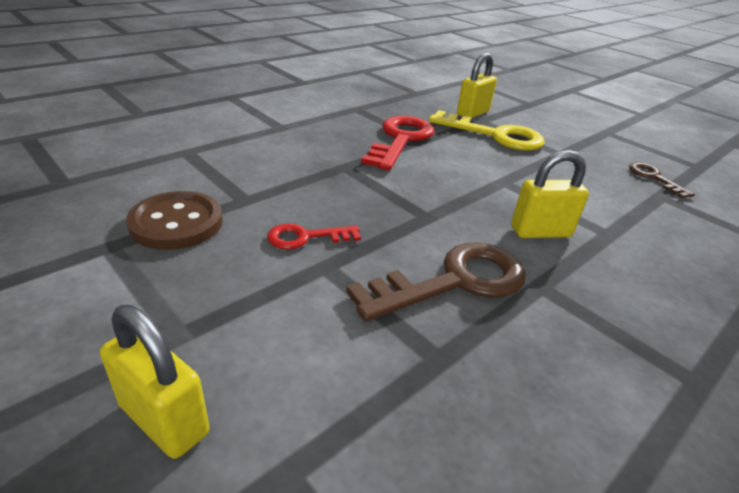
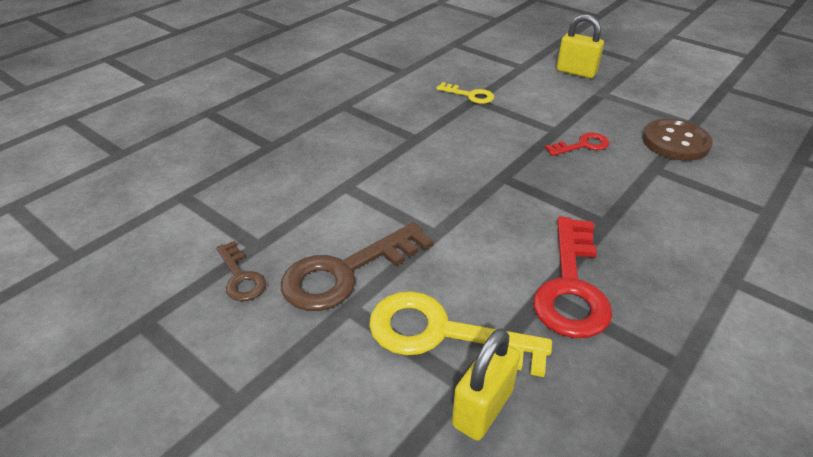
camera: 175 degrees right, 5 degrees up
(447, 371) = (470, 95): none -> yellow key
(454, 281) = (472, 132): brown key -> brown key (346, 272)
(540, 232) = (407, 177): yellow padlock -> none

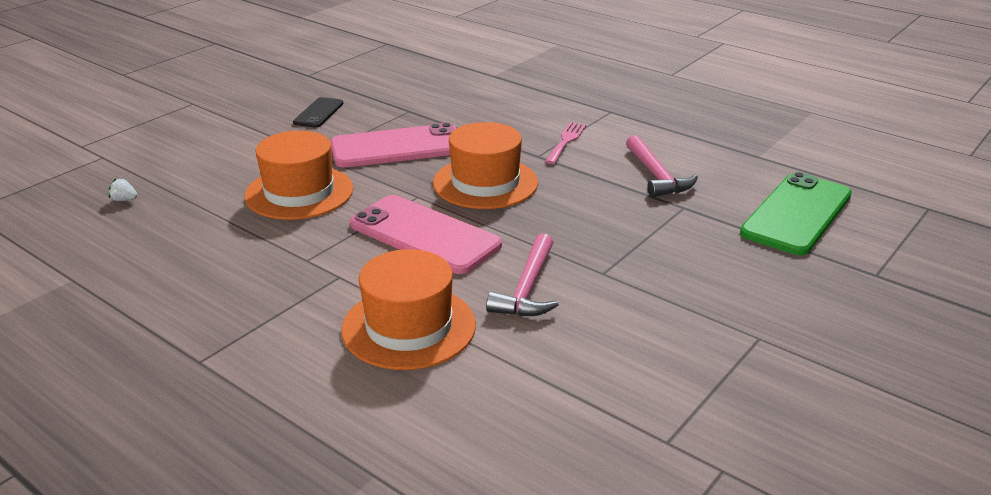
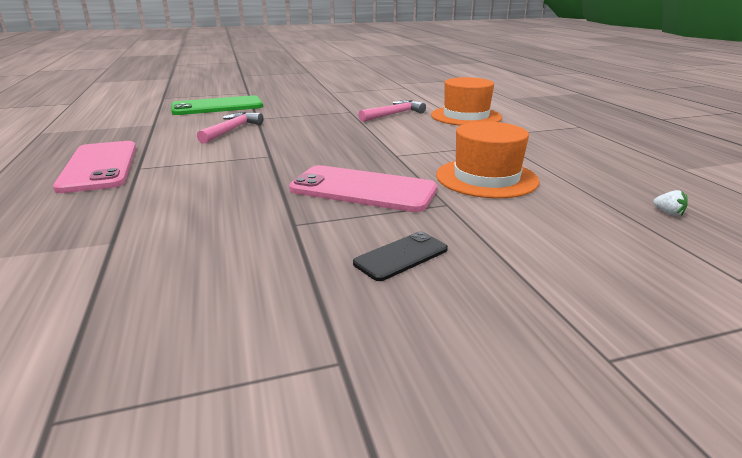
camera: 145 degrees left, 5 degrees down
(424, 235) = (417, 138): pink phone -> pink phone (99, 166)
(485, 183) = (337, 150): orange hat -> none
(566, 141) = (228, 158): pink fork -> none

+-------+

### TASK GOAL
Report the number of lines in the material above that include the string "pink". Nothing else belongs in the answer.

### OUTPUT FOR THIS TASK
2